### [What to do]
Your answer must restate the listing below word for word and contain no images.

### [Data to examine]

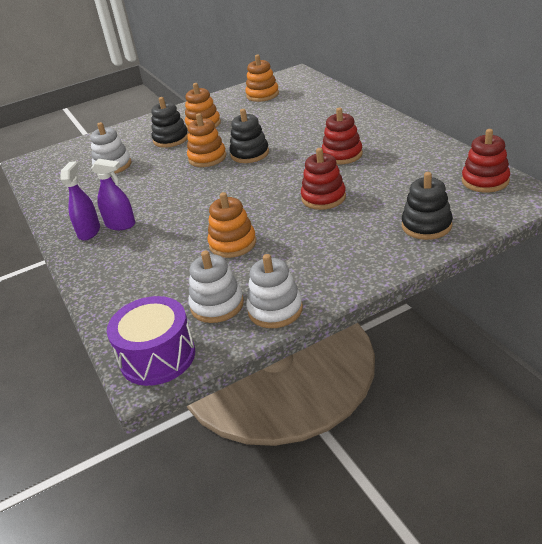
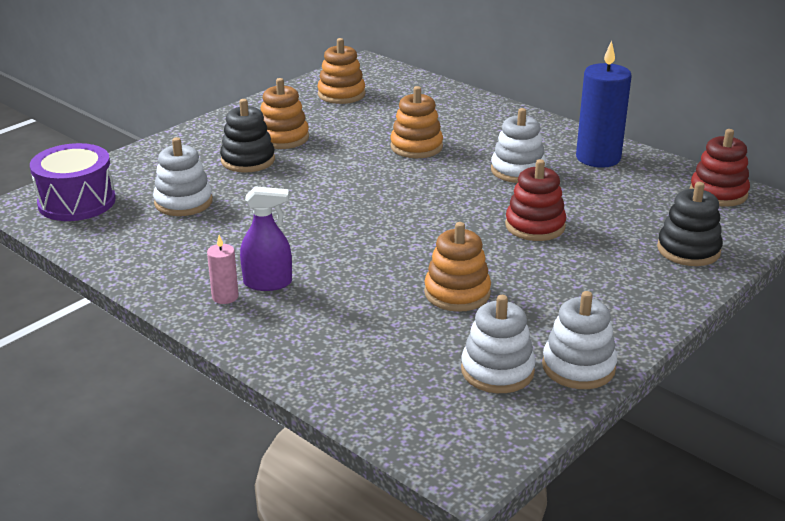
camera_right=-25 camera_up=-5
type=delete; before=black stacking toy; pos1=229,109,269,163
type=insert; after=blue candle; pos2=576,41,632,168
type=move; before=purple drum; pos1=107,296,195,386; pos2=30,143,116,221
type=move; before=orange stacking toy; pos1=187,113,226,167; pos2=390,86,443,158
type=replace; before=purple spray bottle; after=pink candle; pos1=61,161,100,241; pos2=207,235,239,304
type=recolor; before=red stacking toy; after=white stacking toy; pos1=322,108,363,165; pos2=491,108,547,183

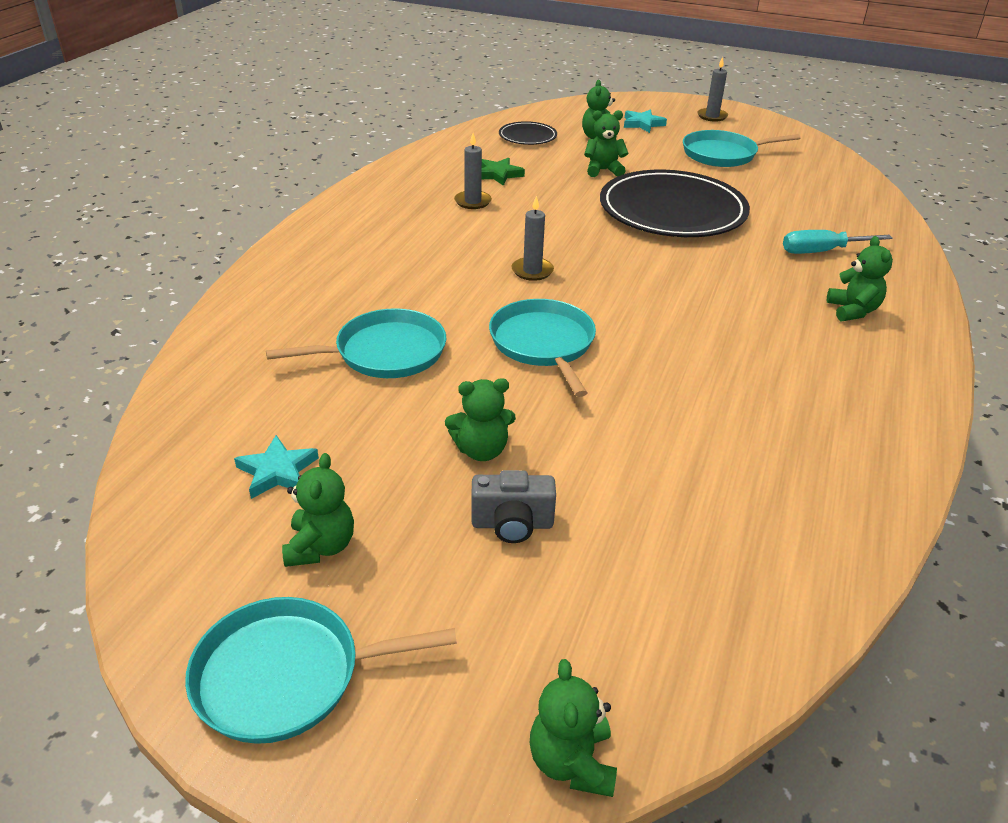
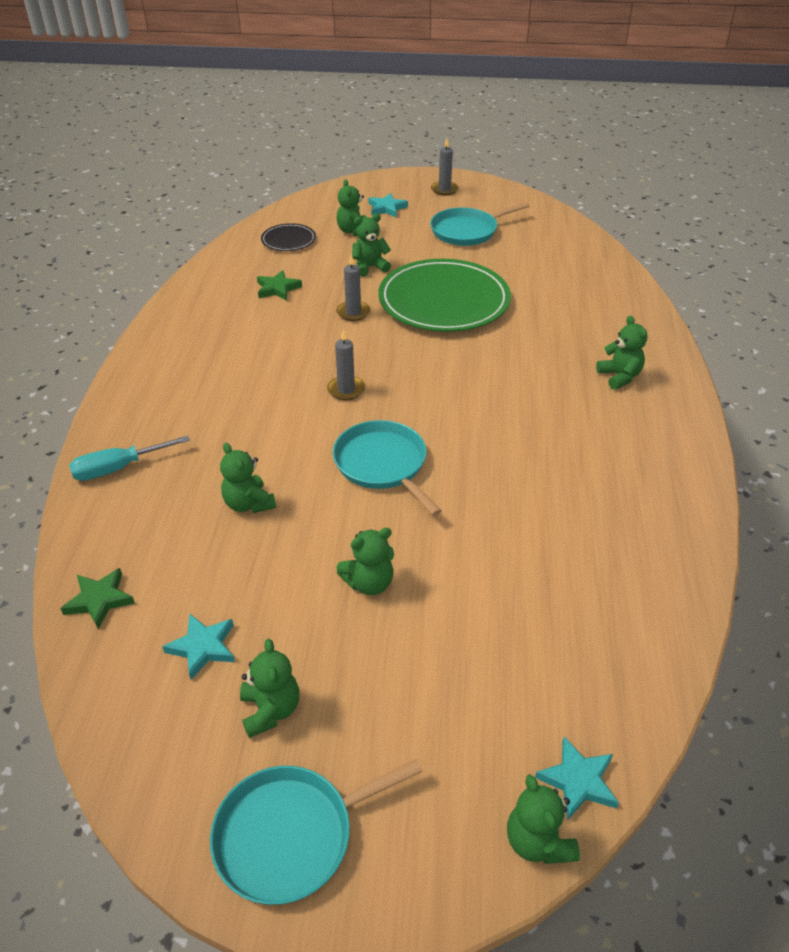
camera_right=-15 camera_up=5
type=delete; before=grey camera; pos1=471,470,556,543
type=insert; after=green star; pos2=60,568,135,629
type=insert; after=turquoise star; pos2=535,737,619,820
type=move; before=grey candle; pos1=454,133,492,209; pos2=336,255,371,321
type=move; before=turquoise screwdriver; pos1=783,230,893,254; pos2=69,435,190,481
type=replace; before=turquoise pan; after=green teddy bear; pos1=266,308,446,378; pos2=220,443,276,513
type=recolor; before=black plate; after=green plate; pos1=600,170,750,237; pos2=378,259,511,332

### [Task output]
camera_right=-25 camera_up=-5
type=delete; before=black stacking toy; pos1=229,109,269,163
type=insert; after=blue candle; pos2=576,41,632,168
type=move; before=purple drum; pos1=107,296,195,386; pos2=30,143,116,221
type=move; before=orange stacking toy; pos1=187,113,226,167; pos2=390,86,443,158
type=replace; before=purple spray bottle; after=pink candle; pos1=61,161,100,241; pos2=207,235,239,304
type=recolor; before=red stacking toy; after=white stacking toy; pos1=322,108,363,165; pos2=491,108,547,183

camera_right=-15 camera_up=5
type=delete; before=grey camera; pos1=471,470,556,543
type=insert; after=green star; pos2=60,568,135,629
type=insert; after=turquoise star; pos2=535,737,619,820
type=move; before=grey candle; pos1=454,133,492,209; pos2=336,255,371,321
type=move; before=turquoise screwdriver; pos1=783,230,893,254; pos2=69,435,190,481
type=replace; before=turquoise pan; after=green teddy bear; pos1=266,308,446,378; pos2=220,443,276,513
type=recolor; before=black plate; after=green plate; pos1=600,170,750,237; pos2=378,259,511,332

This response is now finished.